## EXERCISE REQUIREMENTS
Count the lines in the data below holding the string "none" and write the total by itself.

## RECORDS SUPPLIED
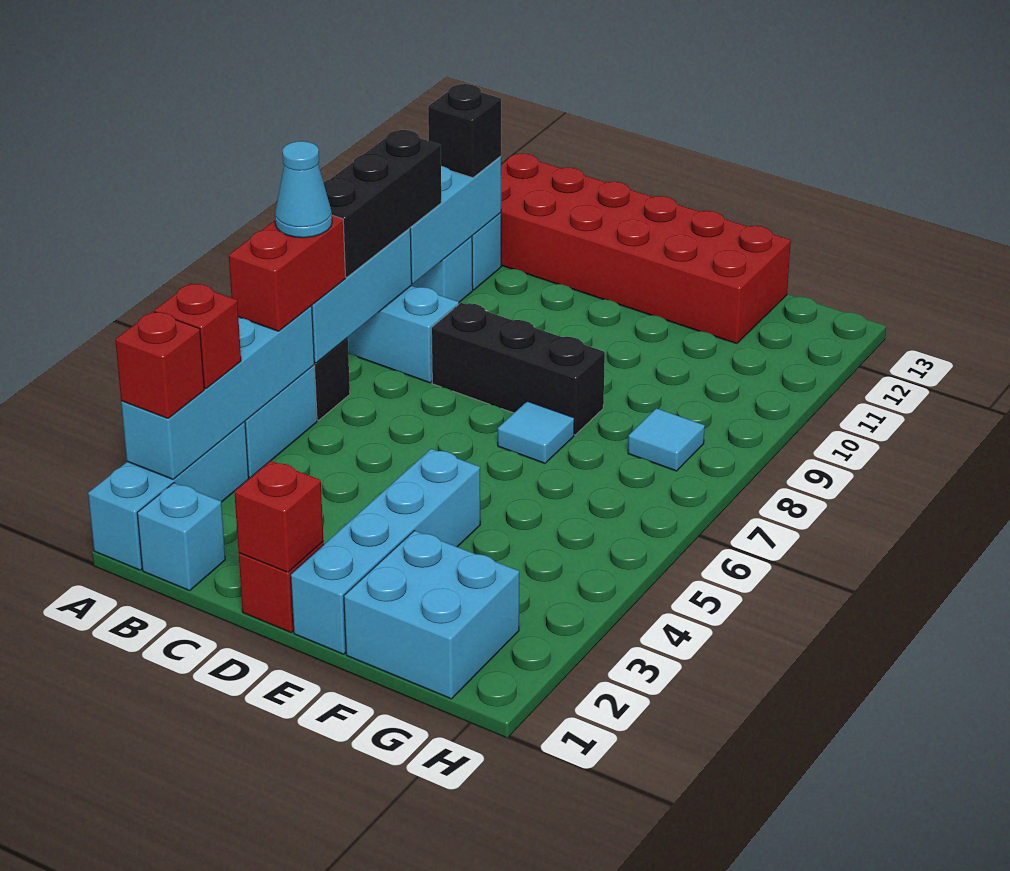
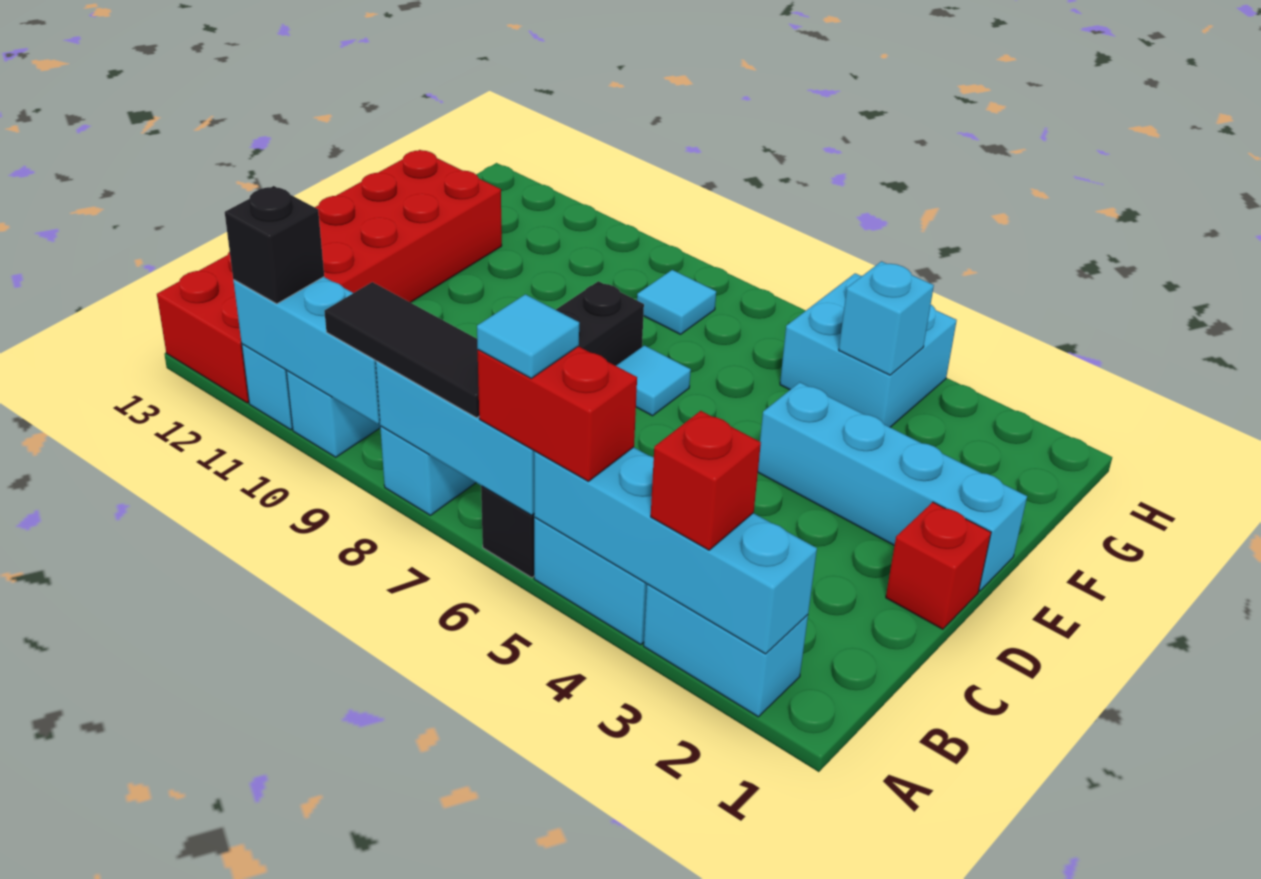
cyan brick A1:A3 level 1 -> cyan brick A2:A3 level 1
red brick A2 level 3 -> none
cyan cone A6 level 4 -> cyan tile A6 level 4
black brick A7:A9 level 3 -> black tile A7:A9 level 3
cyan brick B1 level 1 -> cyan brick G4 level 2
red brick D1 level 2 -> none
cyan brick F1:G2 level 1 -> cyan brick G4:H5 level 1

## OUTPUT FOR THIS TASK
2